Try it: Beginning with the line where "BARO pin VCC: GND -> VIN" appears, restate each line word for word until the data ends. Pictures do not go in.

Records for processing:
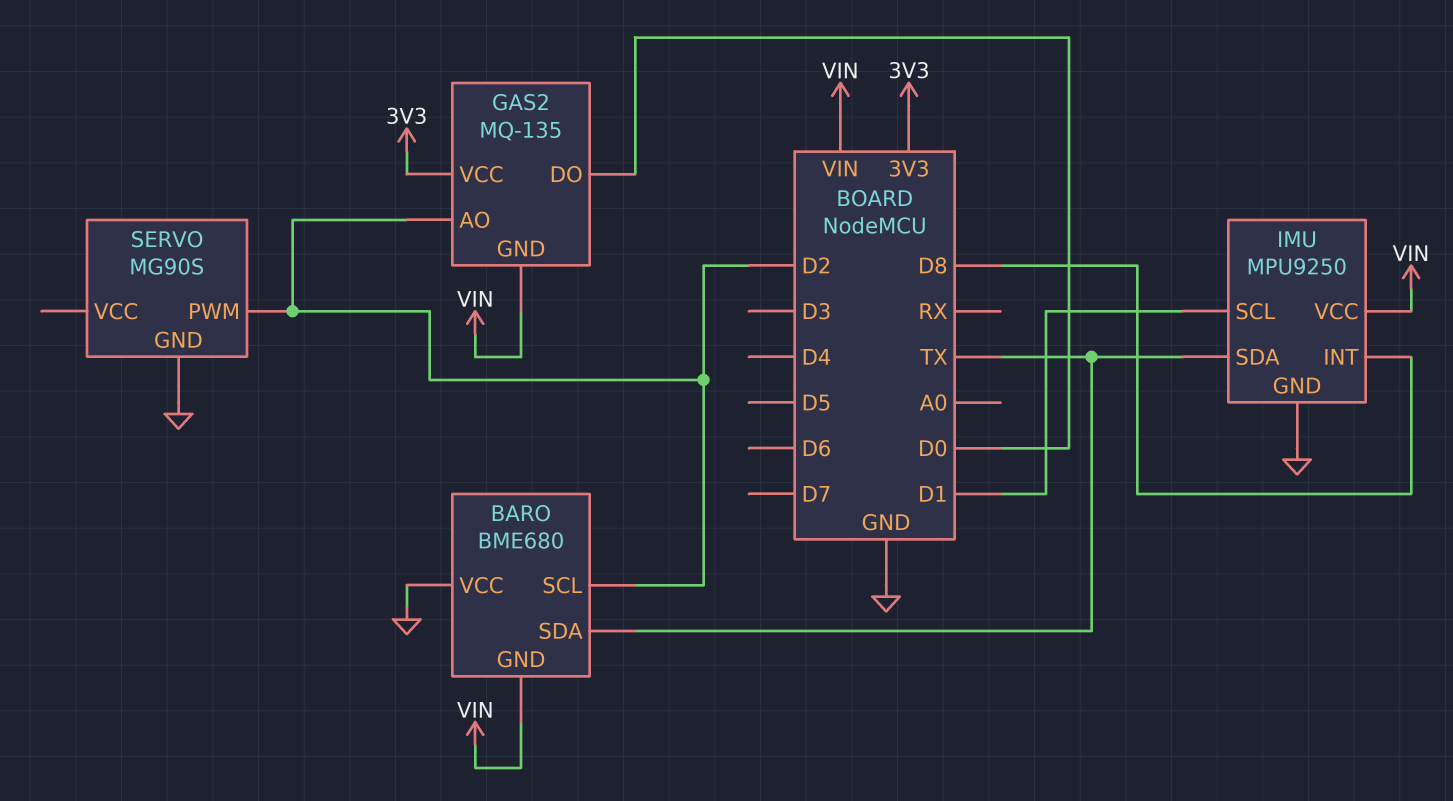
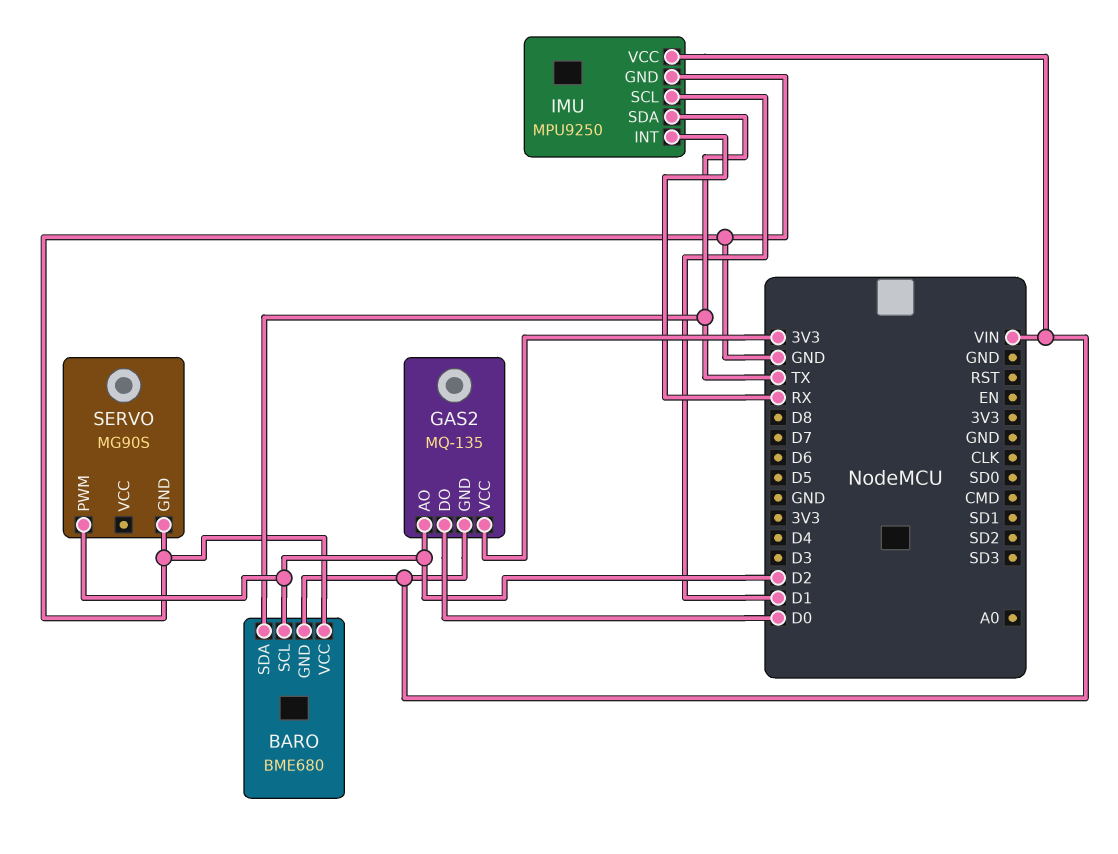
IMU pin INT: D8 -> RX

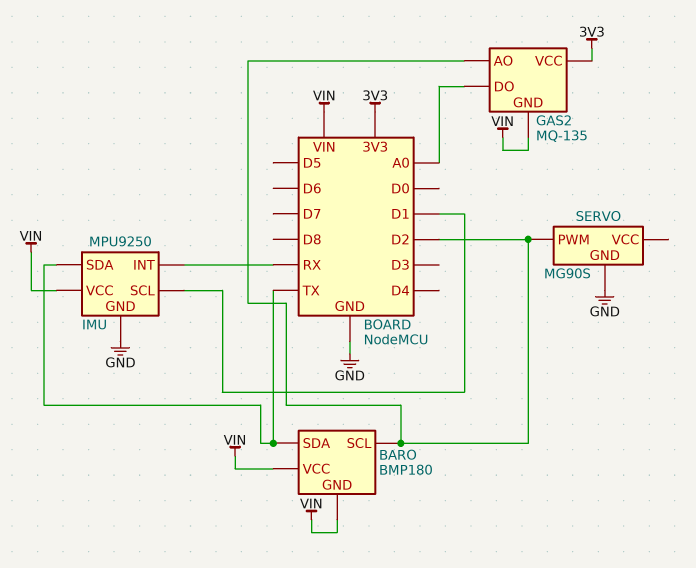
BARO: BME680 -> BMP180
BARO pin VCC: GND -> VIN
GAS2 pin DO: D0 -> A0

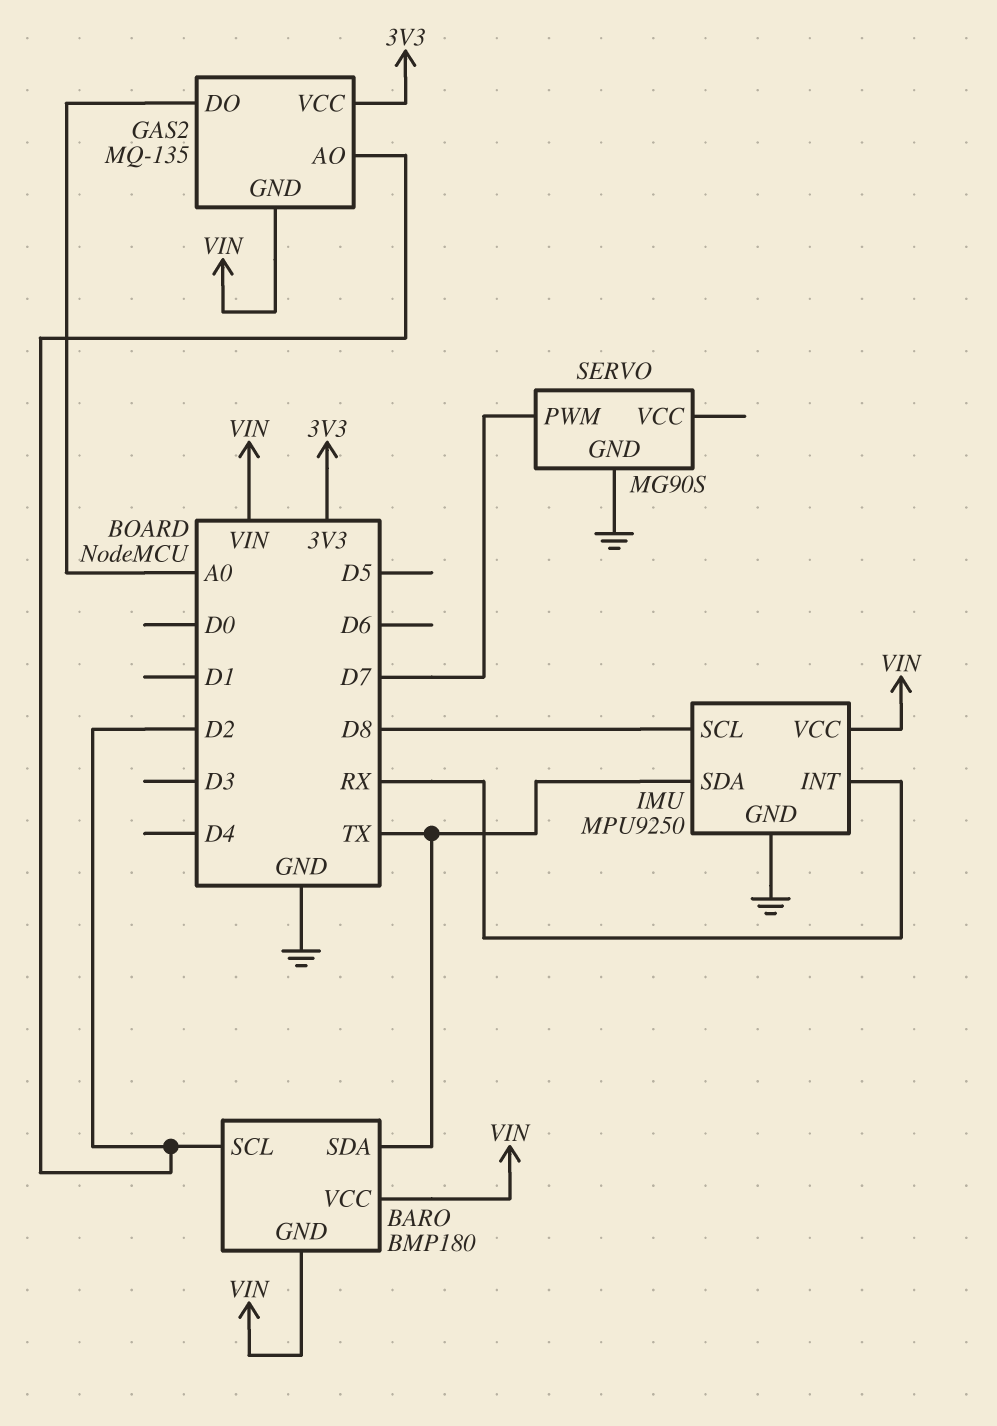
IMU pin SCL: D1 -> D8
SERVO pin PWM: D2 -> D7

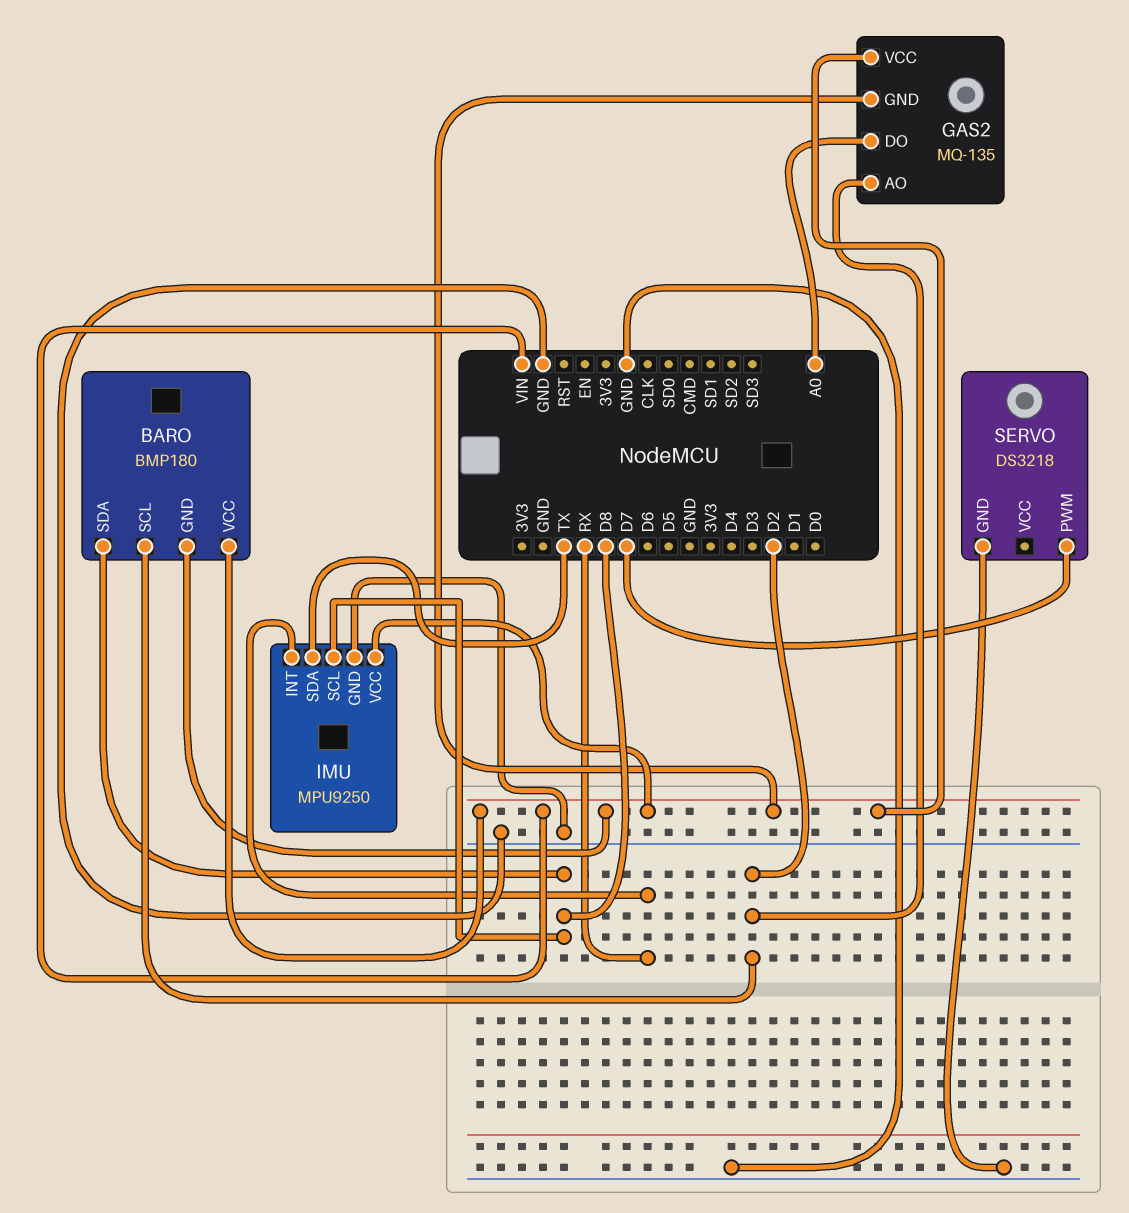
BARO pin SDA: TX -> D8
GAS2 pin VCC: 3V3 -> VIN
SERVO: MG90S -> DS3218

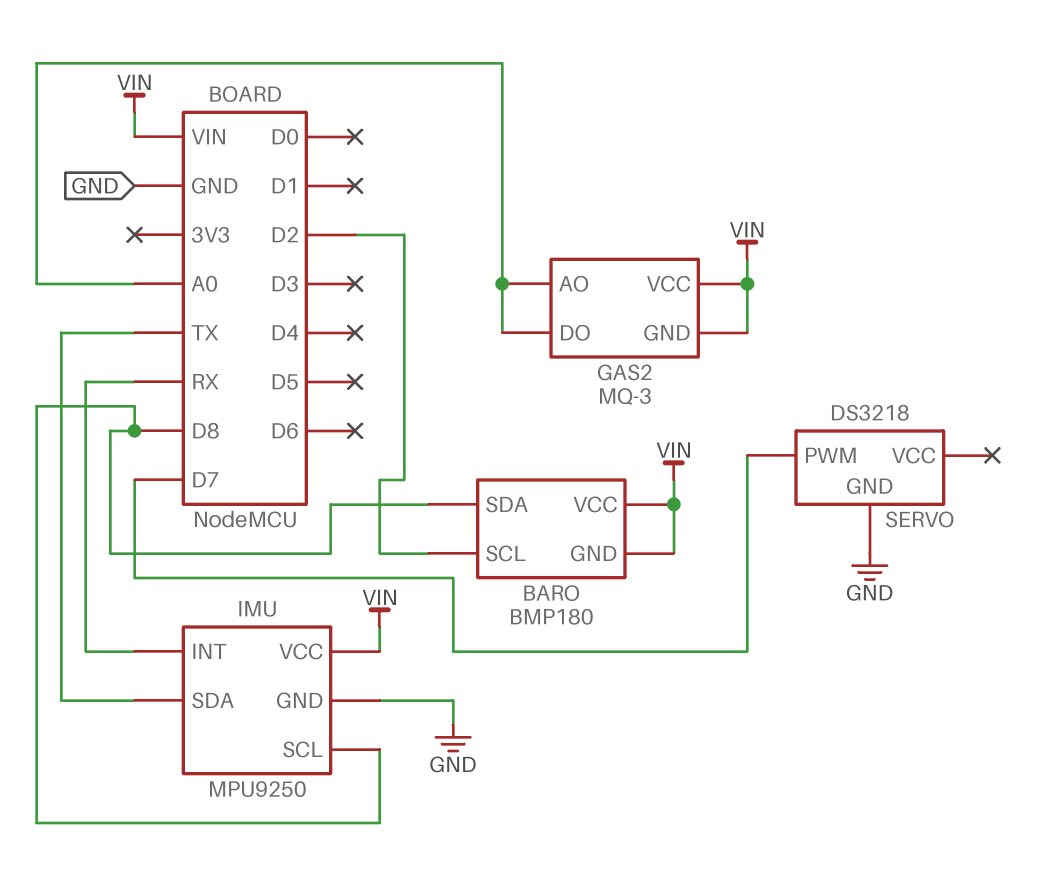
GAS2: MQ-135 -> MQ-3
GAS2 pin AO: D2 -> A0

Your response:
BARO pin VCC: GND -> VIN
GAS2 pin DO: D0 -> A0

IMU pin SCL: D1 -> D8
SERVO pin PWM: D2 -> D7

BARO pin SDA: TX -> D8
GAS2 pin VCC: 3V3 -> VIN
SERVO: MG90S -> DS3218

GAS2: MQ-135 -> MQ-3
GAS2 pin AO: D2 -> A0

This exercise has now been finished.